* Exercise instructions:
Copy out the entries exactly, and wherever a picture appears, leave it out.
==== Information supplied ====
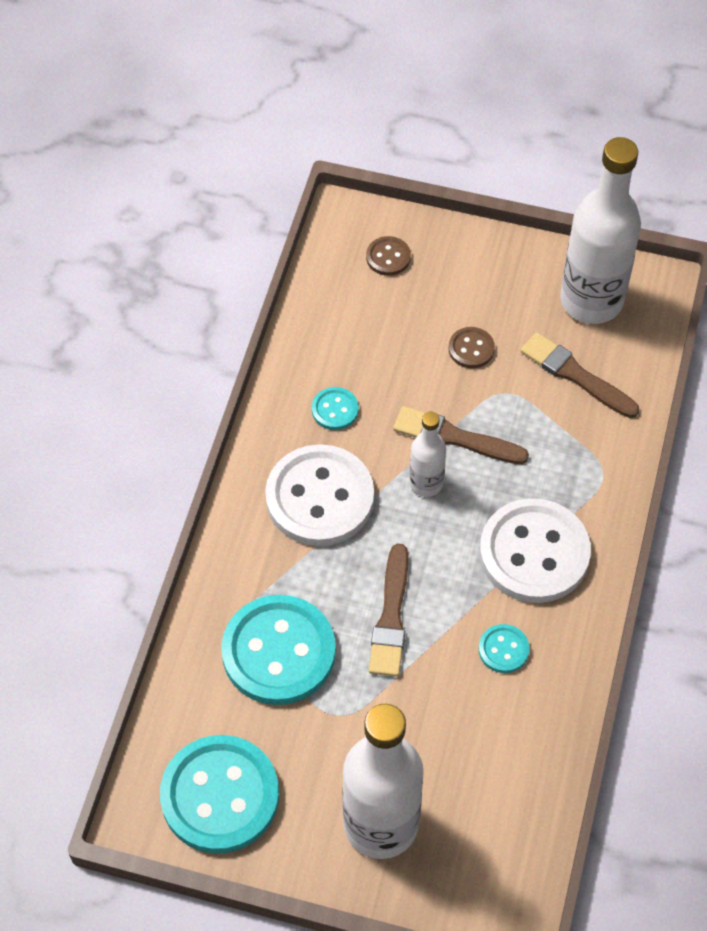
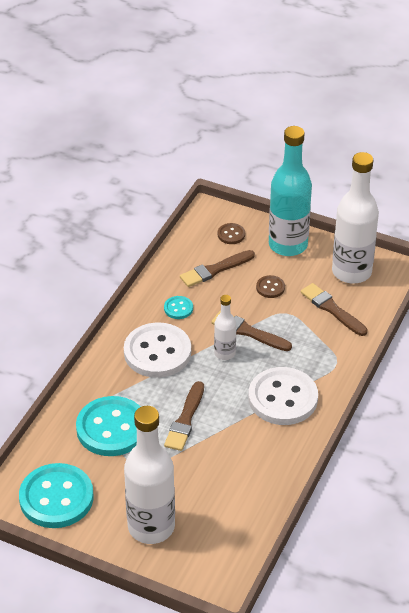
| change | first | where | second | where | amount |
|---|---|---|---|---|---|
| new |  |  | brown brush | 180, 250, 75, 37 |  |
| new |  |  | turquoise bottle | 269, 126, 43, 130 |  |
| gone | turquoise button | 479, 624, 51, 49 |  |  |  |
====
* Answer for this exercise:
| change | first | where | second | where | amount |
|---|---|---|---|---|---|
| new |  |  | brown brush | 180, 250, 75, 37 |  |
| new |  |  | turquoise bottle | 269, 126, 43, 130 |  |
| gone | turquoise button | 479, 624, 51, 49 |  |  |  |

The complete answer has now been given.